▼
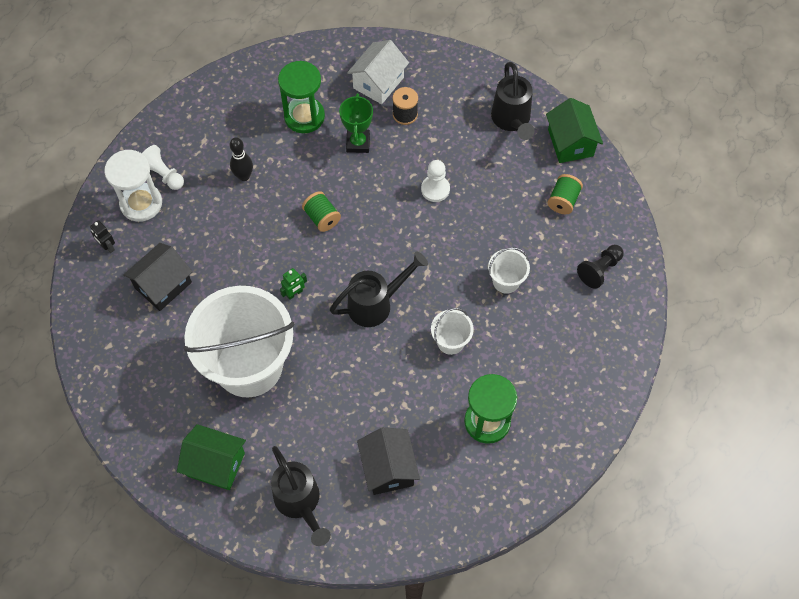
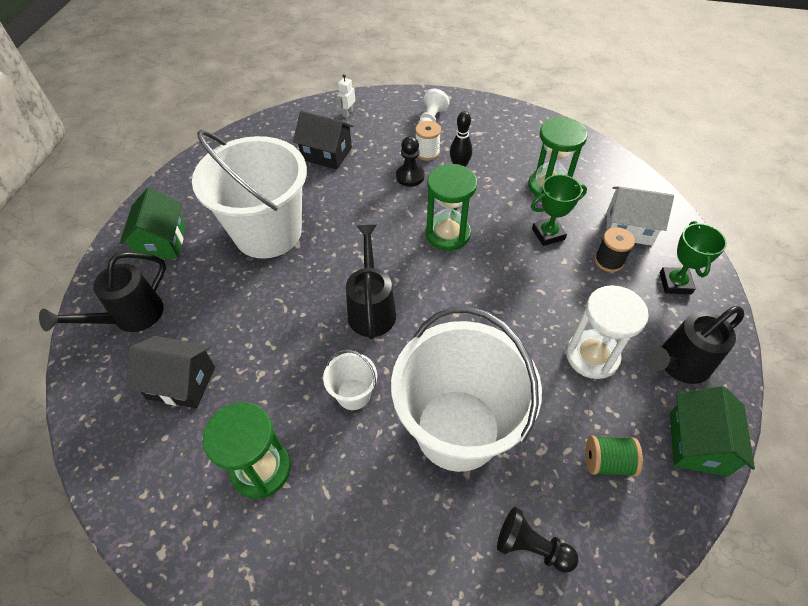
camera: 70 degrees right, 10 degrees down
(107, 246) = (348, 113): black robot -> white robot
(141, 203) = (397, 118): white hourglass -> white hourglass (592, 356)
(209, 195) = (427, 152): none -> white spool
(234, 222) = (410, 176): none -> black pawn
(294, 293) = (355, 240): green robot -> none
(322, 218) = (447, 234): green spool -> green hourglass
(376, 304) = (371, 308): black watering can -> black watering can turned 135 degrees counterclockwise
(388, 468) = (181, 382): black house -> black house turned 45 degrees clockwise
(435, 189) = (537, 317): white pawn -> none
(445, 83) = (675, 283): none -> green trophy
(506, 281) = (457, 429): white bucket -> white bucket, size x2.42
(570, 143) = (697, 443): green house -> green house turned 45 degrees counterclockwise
▲
▼
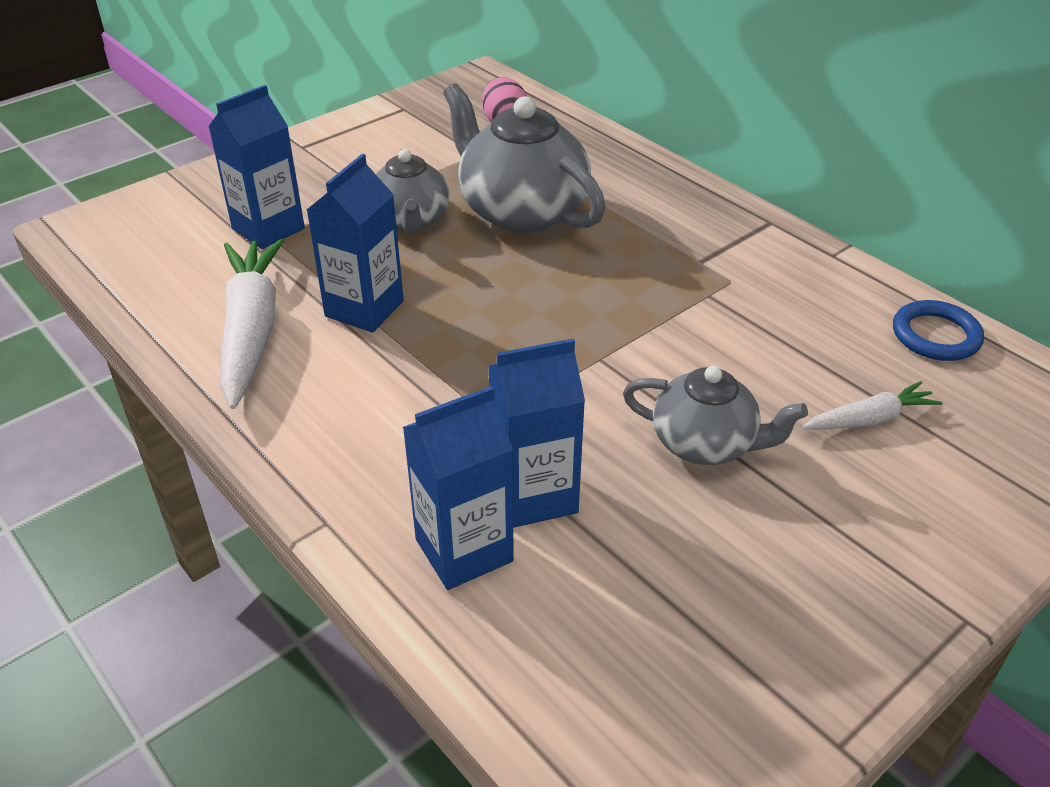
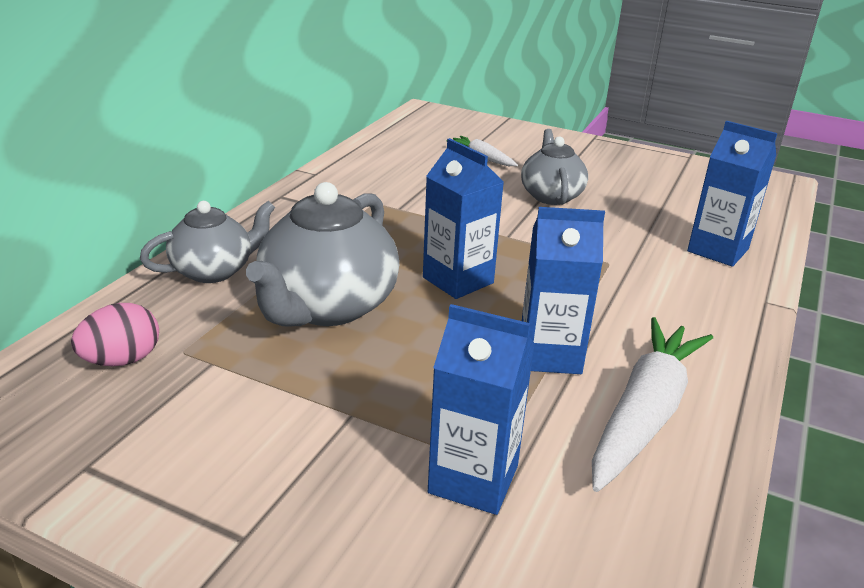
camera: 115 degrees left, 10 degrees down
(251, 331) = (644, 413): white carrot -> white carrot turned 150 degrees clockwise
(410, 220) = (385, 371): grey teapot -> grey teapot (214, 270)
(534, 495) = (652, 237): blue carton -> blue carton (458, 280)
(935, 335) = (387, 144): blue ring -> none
▲
■ TASK GOAL
After reading each line of the data, give only the number of lines that include the word "white".

■ SOLUTION
6